BEGIN Records to process
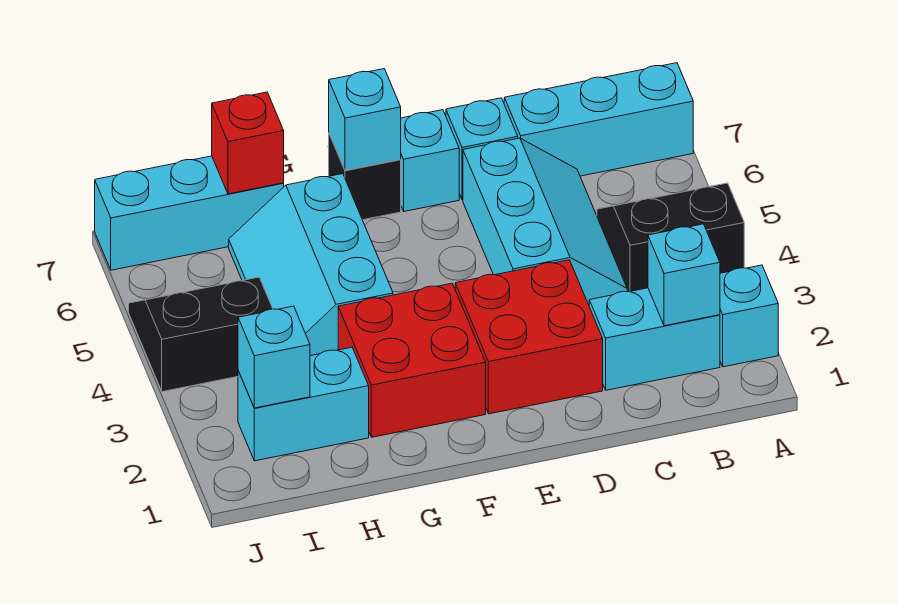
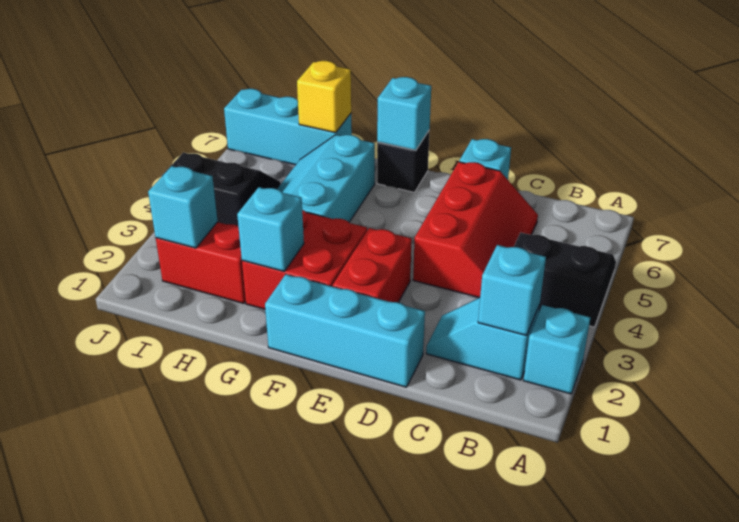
cyan brick A7:C7 level 1 -> cyan brick D1:F1 level 1
cyan brick B2:C2 level 1 -> cyan slope B2:C2 level 1 top B
cyan slope C4:D6 level 1 top D -> red slope C4:D6 level 1 top D
red brick D2:E3 level 1 -> red brick E2:E3 level 1
cyan brick E7 level 1 -> cyan brick G2 level 2
cyan brick H2:I2 level 1 -> red brick H2:I2 level 1
red brick H7 level 2 -> yellow brick H7 level 2

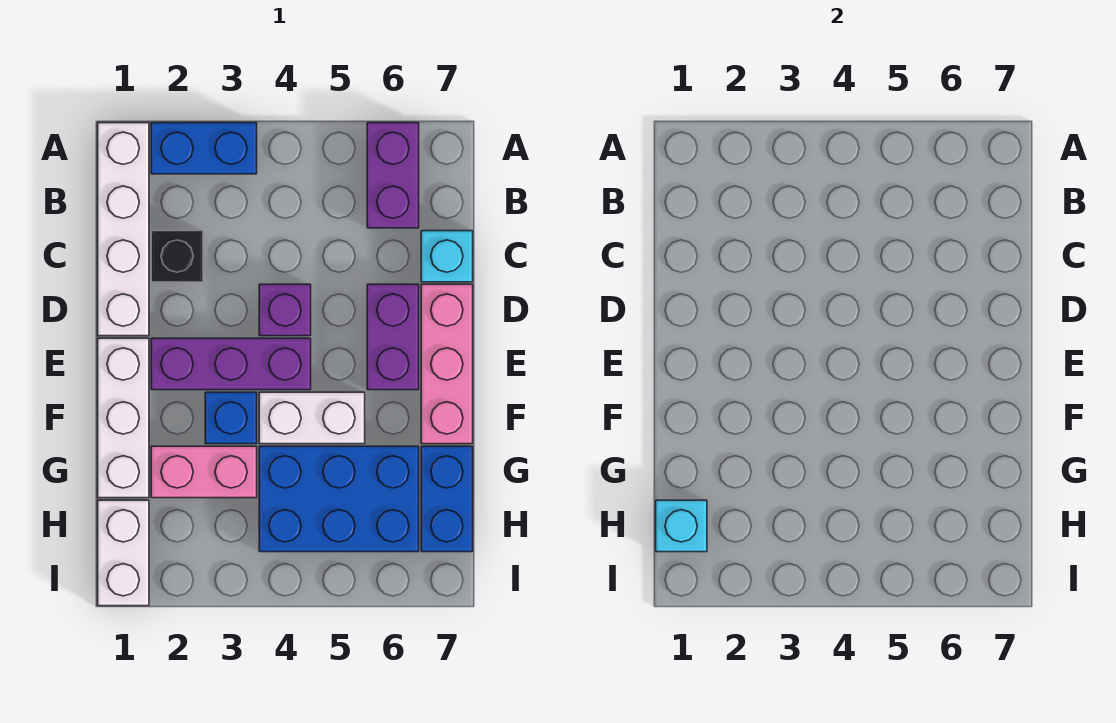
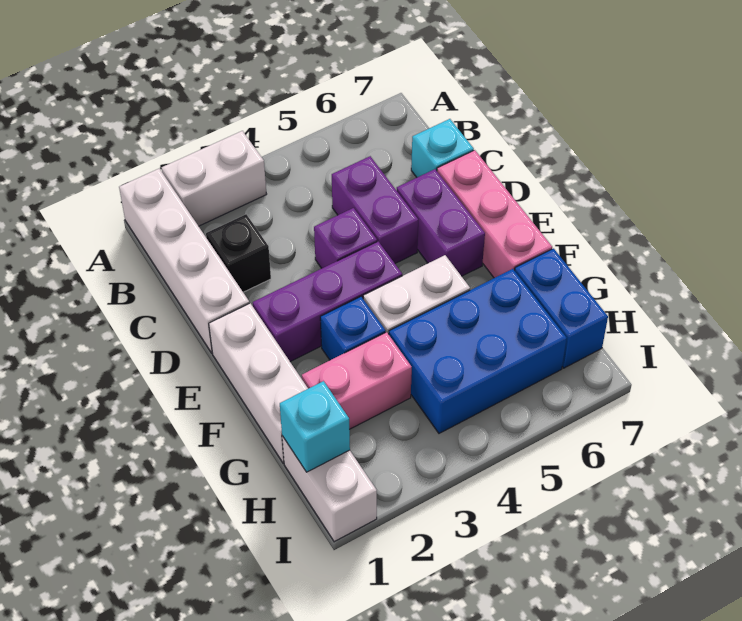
blue brick A2:A3 level 1 -> white brick A2:A3 level 1
purple brick A6:B6 level 1 -> purple brick C5:D5 level 1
END Records to process
▶ _What you will do_
The entries must be repeated exactly. Leave the images out.

▶ _Task response_
cyan brick A7:C7 level 1 -> cyan brick D1:F1 level 1
cyan brick B2:C2 level 1 -> cyan slope B2:C2 level 1 top B
cyan slope C4:D6 level 1 top D -> red slope C4:D6 level 1 top D
red brick D2:E3 level 1 -> red brick E2:E3 level 1
cyan brick E7 level 1 -> cyan brick G2 level 2
cyan brick H2:I2 level 1 -> red brick H2:I2 level 1
red brick H7 level 2 -> yellow brick H7 level 2

blue brick A2:A3 level 1 -> white brick A2:A3 level 1
purple brick A6:B6 level 1 -> purple brick C5:D5 level 1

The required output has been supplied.